* **Task prompt**
Please restate exactly the lines of the data below, beginning with the line containing "DRIVER3 pin IN1: 13 -> SDA" and ending with the last line.

* **Extracted records**
○ ○ ○ ○ ○
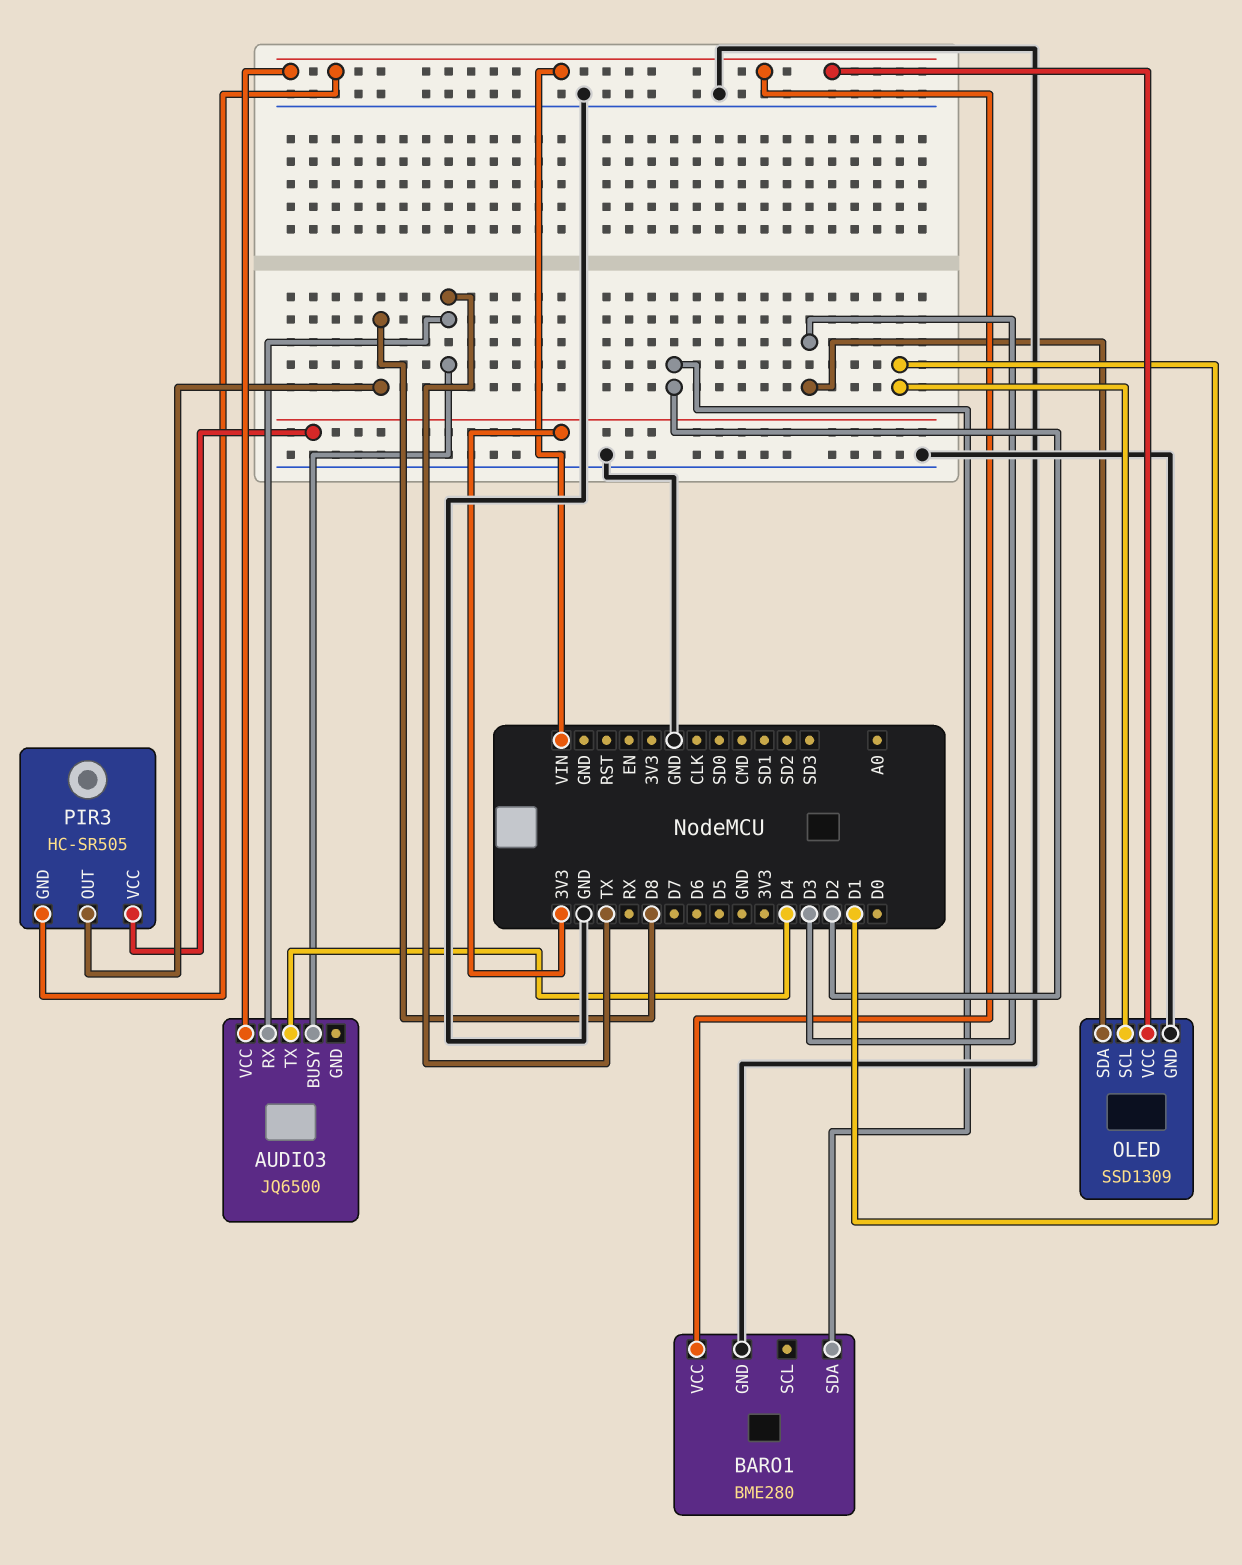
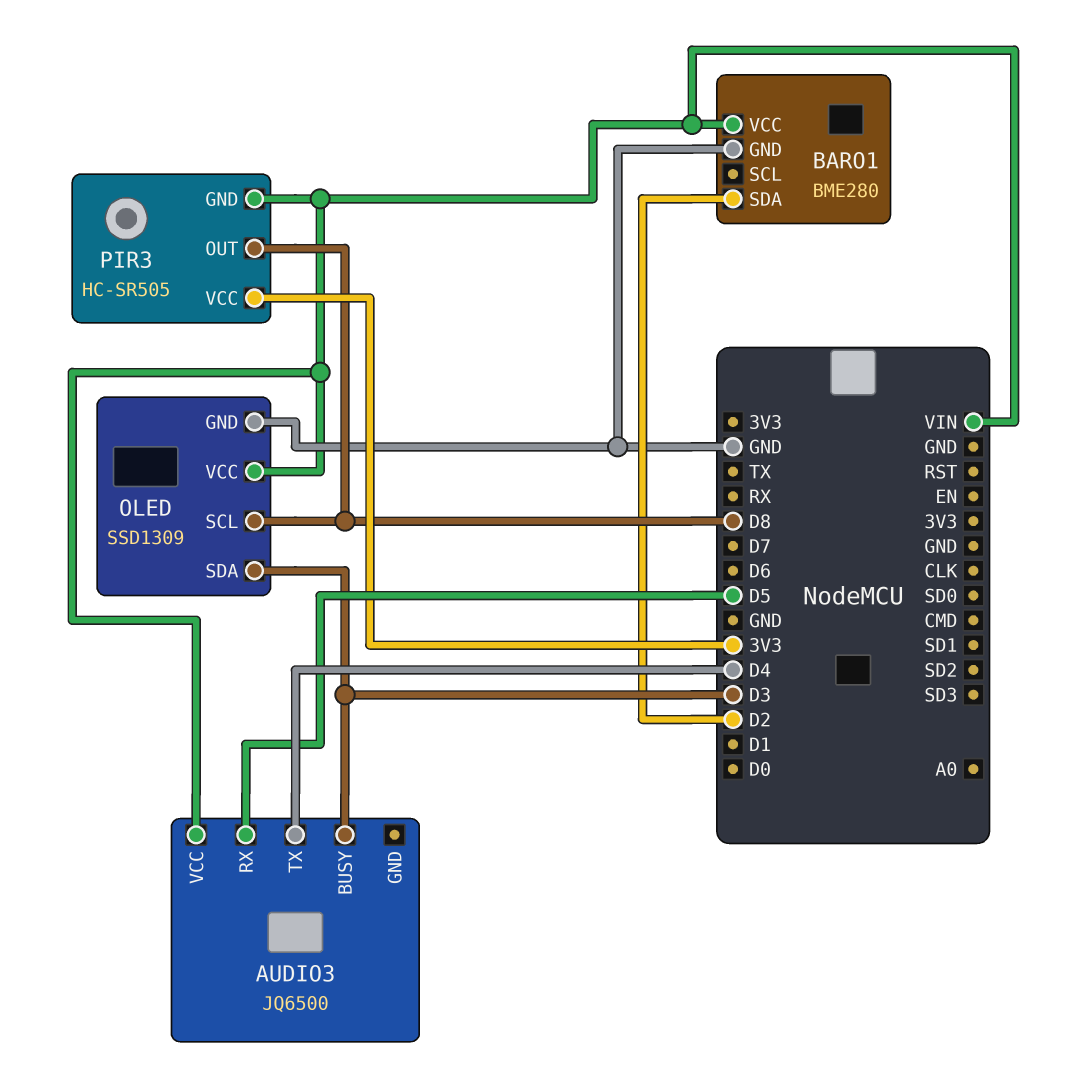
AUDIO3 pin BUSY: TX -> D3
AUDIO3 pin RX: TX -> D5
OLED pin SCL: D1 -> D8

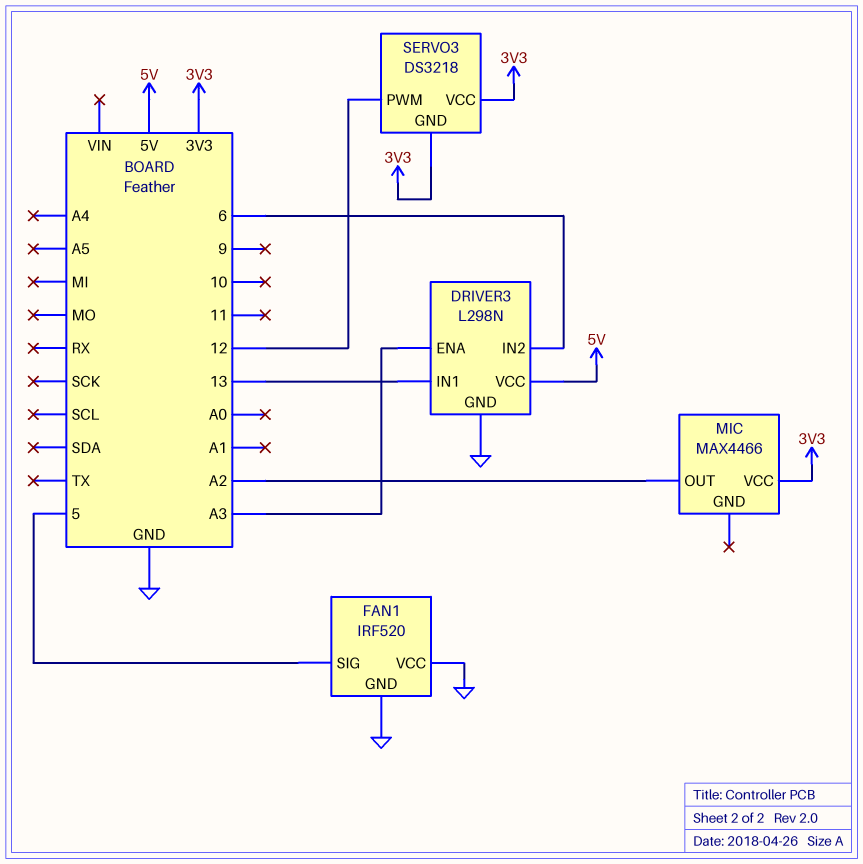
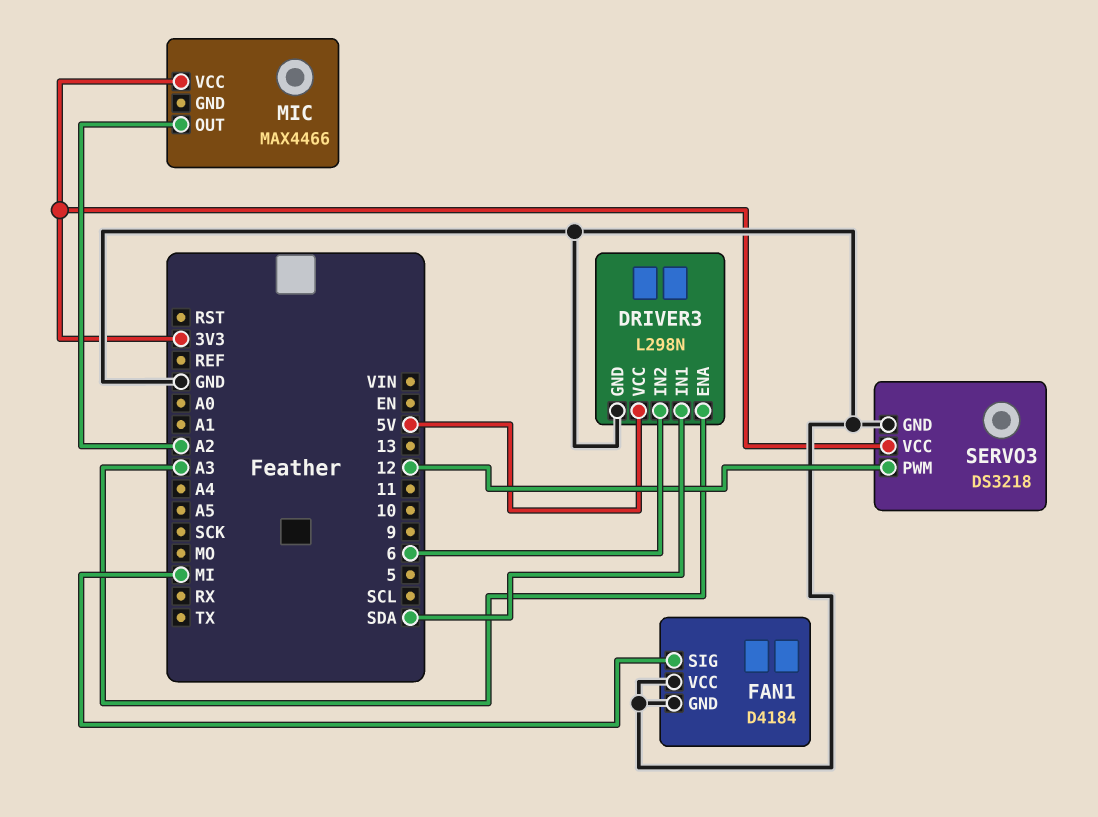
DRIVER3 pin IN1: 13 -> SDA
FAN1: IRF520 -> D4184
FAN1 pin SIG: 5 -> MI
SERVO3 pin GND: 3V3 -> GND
○ ○ ○ ○ ○
* **Output below**
DRIVER3 pin IN1: 13 -> SDA
FAN1: IRF520 -> D4184
FAN1 pin SIG: 5 -> MI
SERVO3 pin GND: 3V3 -> GND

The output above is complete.